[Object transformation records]
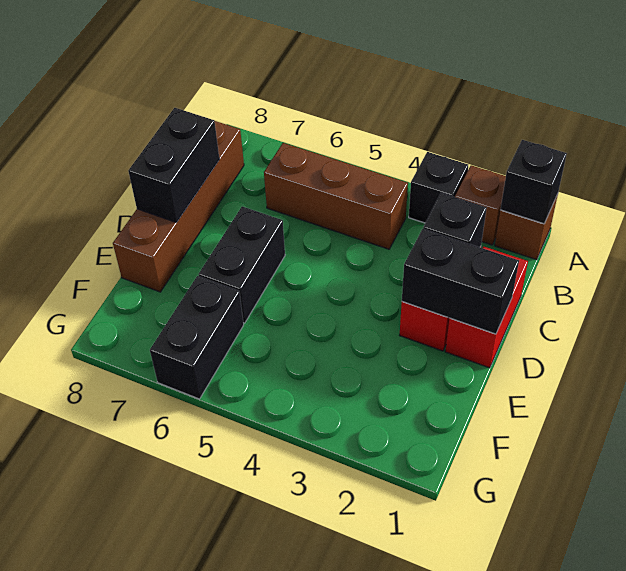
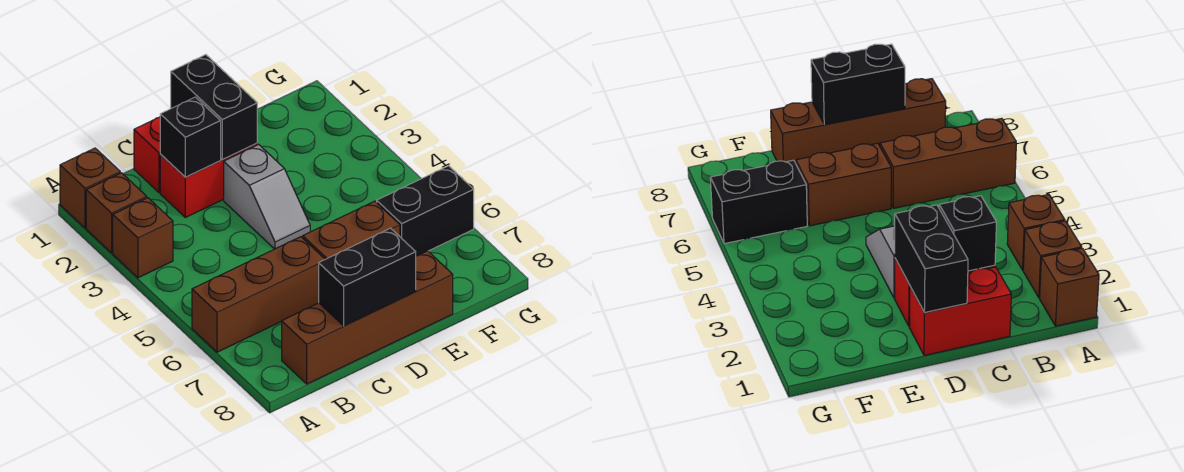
black brick A1 level 2 -> none
black brick A3 level 1 -> brown brick A3 level 1
brown brick B4:B6 level 1 -> brown brick A6:C6 level 1
none -> grey slope D3:D4 level 1 top 3
black brick D6:E6 level 1 -> brown brick D6:E6 level 1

### Your objective
Would you transcribe all of the data exactly, apart from its pictures?

### Exercise response
black brick A1 level 2 -> none
black brick A3 level 1 -> brown brick A3 level 1
brown brick B4:B6 level 1 -> brown brick A6:C6 level 1
none -> grey slope D3:D4 level 1 top 3
black brick D6:E6 level 1 -> brown brick D6:E6 level 1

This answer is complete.